Object state comparisons:

--------------------------------------------------

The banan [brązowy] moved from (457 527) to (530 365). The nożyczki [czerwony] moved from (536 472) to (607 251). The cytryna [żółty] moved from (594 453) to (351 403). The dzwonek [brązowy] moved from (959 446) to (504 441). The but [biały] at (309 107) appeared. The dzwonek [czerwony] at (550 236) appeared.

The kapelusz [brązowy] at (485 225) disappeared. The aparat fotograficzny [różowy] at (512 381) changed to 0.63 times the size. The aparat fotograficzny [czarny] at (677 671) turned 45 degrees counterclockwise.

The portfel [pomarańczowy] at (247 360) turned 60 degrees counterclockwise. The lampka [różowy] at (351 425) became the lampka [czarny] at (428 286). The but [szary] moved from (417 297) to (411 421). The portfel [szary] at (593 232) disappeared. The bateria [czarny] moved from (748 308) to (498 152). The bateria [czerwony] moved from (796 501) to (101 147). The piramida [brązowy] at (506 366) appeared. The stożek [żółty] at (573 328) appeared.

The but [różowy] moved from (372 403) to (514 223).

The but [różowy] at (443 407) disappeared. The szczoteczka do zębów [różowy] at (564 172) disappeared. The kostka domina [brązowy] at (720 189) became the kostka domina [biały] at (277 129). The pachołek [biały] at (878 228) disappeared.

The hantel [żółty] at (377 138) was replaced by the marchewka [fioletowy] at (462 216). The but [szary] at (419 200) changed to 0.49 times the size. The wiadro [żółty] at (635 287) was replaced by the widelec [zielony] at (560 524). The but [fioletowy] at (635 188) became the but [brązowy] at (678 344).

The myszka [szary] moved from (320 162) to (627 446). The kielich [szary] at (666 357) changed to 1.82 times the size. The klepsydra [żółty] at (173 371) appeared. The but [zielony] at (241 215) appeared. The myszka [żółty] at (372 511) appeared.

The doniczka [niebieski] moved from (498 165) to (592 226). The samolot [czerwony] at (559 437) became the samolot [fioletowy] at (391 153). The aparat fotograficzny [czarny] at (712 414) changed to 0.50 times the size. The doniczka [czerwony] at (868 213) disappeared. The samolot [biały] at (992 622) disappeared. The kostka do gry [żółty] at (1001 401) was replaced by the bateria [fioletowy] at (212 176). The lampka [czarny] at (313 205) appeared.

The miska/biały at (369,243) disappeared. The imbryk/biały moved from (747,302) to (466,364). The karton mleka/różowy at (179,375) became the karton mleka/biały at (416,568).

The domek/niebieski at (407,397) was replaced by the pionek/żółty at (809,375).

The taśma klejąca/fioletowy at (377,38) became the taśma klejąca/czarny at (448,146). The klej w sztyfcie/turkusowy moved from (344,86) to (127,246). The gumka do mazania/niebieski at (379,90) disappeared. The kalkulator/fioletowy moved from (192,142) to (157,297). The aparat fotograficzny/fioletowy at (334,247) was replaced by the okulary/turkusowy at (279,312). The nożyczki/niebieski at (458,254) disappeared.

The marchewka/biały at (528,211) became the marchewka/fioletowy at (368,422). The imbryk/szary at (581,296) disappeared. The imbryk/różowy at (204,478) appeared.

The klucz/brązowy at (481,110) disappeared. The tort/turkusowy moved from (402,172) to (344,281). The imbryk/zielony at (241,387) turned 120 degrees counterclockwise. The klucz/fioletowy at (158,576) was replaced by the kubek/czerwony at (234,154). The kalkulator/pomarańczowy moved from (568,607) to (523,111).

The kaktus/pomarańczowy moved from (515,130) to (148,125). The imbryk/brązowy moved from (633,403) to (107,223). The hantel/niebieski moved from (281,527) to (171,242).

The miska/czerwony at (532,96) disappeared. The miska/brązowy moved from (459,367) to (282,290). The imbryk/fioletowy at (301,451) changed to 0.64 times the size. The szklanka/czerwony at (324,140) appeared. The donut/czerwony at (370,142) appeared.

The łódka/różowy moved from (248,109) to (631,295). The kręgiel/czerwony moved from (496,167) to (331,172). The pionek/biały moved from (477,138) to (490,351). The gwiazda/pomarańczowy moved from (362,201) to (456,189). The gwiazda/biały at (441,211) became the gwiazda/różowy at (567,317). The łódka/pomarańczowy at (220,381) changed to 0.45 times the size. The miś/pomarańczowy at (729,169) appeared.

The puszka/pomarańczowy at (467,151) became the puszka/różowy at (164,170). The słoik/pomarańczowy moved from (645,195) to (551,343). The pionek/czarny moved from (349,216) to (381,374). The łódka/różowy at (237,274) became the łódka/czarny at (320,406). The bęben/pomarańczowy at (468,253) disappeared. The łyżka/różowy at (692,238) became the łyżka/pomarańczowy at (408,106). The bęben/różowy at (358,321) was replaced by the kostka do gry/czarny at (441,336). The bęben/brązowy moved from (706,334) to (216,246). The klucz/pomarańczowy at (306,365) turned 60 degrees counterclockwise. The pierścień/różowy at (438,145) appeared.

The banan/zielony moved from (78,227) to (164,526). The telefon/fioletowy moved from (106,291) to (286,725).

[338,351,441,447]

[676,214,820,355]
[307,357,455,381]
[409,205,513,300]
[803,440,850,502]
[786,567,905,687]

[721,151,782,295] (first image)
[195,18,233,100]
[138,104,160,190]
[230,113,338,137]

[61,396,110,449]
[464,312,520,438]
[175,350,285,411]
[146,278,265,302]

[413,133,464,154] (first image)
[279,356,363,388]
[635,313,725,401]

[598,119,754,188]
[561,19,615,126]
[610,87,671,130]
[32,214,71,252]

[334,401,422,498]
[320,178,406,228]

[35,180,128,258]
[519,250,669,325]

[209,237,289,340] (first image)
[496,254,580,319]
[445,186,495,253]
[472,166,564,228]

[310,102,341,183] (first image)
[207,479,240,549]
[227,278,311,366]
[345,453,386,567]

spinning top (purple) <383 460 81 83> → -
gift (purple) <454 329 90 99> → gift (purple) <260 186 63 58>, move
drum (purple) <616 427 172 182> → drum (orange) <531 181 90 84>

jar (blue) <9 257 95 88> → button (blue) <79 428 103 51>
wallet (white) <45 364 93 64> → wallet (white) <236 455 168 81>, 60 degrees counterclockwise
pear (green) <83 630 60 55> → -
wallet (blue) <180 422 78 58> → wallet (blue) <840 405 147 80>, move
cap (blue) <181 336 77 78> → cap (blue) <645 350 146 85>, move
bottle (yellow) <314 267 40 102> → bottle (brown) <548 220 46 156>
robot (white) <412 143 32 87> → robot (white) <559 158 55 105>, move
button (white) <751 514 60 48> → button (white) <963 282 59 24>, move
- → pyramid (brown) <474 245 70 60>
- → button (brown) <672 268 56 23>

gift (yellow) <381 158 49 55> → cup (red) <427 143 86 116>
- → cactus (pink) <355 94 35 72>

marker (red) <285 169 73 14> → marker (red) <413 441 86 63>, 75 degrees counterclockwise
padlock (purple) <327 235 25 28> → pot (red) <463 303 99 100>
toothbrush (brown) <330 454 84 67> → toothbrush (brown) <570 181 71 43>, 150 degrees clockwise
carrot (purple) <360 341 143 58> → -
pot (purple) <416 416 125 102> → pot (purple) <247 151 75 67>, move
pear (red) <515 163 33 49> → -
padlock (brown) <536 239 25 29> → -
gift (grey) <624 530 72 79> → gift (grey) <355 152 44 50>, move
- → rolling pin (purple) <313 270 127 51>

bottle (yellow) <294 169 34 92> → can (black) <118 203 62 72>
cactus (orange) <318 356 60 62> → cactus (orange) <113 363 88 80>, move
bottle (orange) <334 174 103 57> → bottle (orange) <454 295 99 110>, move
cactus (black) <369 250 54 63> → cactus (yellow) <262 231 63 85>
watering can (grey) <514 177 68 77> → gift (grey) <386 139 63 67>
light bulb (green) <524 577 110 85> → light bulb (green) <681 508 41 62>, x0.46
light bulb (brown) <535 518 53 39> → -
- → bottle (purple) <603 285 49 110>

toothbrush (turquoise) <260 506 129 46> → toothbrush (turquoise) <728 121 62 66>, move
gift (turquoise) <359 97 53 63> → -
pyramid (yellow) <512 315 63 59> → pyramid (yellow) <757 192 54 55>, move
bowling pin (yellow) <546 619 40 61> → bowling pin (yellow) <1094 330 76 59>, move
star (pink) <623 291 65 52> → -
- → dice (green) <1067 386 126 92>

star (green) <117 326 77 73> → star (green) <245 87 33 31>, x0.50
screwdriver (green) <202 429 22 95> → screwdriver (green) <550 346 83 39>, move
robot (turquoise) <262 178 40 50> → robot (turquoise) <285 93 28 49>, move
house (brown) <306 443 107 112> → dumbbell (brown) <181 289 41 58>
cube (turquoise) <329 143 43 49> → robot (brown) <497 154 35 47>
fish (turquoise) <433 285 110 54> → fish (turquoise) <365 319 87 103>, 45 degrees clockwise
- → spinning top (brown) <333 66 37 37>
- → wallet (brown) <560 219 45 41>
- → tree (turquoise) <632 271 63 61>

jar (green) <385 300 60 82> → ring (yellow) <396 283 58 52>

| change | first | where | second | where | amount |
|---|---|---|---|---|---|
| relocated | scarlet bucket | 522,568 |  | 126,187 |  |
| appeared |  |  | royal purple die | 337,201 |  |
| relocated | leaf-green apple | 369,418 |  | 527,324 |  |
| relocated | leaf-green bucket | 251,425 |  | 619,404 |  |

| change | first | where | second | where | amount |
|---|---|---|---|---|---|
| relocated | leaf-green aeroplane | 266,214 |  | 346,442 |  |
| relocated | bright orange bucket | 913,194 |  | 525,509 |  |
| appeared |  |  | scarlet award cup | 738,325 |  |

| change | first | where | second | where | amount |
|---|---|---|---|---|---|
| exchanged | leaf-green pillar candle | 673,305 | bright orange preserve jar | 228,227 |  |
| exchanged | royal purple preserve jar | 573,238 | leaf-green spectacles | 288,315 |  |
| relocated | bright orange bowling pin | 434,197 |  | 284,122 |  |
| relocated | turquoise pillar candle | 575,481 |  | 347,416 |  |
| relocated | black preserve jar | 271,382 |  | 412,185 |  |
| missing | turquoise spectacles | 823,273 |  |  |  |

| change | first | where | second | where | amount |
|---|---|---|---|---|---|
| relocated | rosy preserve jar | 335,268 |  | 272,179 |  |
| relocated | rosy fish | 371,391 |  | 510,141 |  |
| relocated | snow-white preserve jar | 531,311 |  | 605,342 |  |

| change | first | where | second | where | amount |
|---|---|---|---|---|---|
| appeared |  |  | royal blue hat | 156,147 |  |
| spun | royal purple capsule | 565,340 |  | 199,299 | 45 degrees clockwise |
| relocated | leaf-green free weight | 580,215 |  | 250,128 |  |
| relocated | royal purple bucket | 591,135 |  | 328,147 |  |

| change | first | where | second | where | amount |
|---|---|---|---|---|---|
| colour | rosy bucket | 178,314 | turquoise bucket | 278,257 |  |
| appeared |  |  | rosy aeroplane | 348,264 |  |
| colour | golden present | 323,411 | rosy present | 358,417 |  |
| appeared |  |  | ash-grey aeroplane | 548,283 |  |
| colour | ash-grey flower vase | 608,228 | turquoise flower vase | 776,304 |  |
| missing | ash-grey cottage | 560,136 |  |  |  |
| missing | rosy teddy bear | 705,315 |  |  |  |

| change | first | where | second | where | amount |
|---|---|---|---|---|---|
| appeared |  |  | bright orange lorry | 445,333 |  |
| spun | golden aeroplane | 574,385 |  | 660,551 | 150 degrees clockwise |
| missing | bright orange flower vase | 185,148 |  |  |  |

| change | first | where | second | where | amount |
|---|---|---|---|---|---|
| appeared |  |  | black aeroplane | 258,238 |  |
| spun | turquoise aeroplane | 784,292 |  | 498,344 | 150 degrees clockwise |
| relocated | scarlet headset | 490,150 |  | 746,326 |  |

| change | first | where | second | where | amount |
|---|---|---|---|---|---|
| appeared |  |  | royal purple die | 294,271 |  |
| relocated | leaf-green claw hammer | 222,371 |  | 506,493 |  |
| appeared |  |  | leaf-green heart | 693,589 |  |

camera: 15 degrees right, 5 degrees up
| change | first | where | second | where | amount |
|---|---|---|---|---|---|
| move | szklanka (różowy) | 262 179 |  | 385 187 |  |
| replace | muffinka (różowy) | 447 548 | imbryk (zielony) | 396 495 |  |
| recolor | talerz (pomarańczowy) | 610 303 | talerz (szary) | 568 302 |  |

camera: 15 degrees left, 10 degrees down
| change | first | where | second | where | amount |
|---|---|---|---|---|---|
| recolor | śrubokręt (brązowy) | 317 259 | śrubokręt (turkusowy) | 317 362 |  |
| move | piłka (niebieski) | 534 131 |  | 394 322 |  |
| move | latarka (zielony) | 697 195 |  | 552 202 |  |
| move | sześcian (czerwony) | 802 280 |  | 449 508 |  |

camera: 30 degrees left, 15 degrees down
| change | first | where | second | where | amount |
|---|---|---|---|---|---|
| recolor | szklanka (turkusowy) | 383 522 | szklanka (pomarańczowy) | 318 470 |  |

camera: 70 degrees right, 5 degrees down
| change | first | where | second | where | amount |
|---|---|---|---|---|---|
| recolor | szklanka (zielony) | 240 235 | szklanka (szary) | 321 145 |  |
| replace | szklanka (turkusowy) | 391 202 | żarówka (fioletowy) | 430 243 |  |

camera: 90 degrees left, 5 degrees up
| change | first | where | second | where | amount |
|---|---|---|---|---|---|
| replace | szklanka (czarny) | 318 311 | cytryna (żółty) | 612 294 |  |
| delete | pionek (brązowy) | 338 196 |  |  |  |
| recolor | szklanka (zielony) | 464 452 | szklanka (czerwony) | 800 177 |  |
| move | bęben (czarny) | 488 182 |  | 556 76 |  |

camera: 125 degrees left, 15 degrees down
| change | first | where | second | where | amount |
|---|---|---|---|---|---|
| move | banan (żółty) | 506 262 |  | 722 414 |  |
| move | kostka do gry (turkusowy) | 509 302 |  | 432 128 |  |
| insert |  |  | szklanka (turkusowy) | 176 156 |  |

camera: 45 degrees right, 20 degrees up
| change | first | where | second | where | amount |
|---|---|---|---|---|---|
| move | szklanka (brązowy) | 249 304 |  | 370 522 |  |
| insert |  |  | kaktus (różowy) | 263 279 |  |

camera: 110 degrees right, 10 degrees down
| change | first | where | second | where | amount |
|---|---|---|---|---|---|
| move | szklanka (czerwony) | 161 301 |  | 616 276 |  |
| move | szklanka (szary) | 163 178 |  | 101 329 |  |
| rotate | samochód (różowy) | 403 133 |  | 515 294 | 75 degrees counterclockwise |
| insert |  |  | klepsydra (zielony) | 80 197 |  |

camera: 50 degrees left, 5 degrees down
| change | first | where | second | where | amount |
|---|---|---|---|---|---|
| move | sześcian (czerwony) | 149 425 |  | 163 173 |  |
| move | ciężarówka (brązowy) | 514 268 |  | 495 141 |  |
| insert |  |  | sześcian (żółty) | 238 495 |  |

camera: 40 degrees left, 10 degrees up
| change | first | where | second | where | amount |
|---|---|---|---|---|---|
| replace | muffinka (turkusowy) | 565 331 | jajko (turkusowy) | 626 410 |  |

--------------------------------------------------

What you have to do
Your answer should consist of the lines from the line with "(zielony) | 240" to the line with "camera: 110 degrees right, 10 degrees down" above, repeated exactly, both ends included.

Answer to the problem
| recolor | szklanka (zielony) | 240 235 | szklanka (szary) | 321 145 |  |
| replace | szklanka (turkusowy) | 391 202 | żarówka (fioletowy) | 430 243 |  |

camera: 90 degrees left, 5 degrees up
| change | first | where | second | where | amount |
|---|---|---|---|---|---|
| replace | szklanka (czarny) | 318 311 | cytryna (żółty) | 612 294 |  |
| delete | pionek (brązowy) | 338 196 |  |  |  |
| recolor | szklanka (zielony) | 464 452 | szklanka (czerwony) | 800 177 |  |
| move | bęben (czarny) | 488 182 |  | 556 76 |  |

camera: 125 degrees left, 15 degrees down
| change | first | where | second | where | amount |
|---|---|---|---|---|---|
| move | banan (żółty) | 506 262 |  | 722 414 |  |
| move | kostka do gry (turkusowy) | 509 302 |  | 432 128 |  |
| insert |  |  | szklanka (turkusowy) | 176 156 |  |

camera: 45 degrees right, 20 degrees up
| change | first | where | second | where | amount |
|---|---|---|---|---|---|
| move | szklanka (brązowy) | 249 304 |  | 370 522 |  |
| insert |  |  | kaktus (różowy) | 263 279 |  |

camera: 110 degrees right, 10 degrees down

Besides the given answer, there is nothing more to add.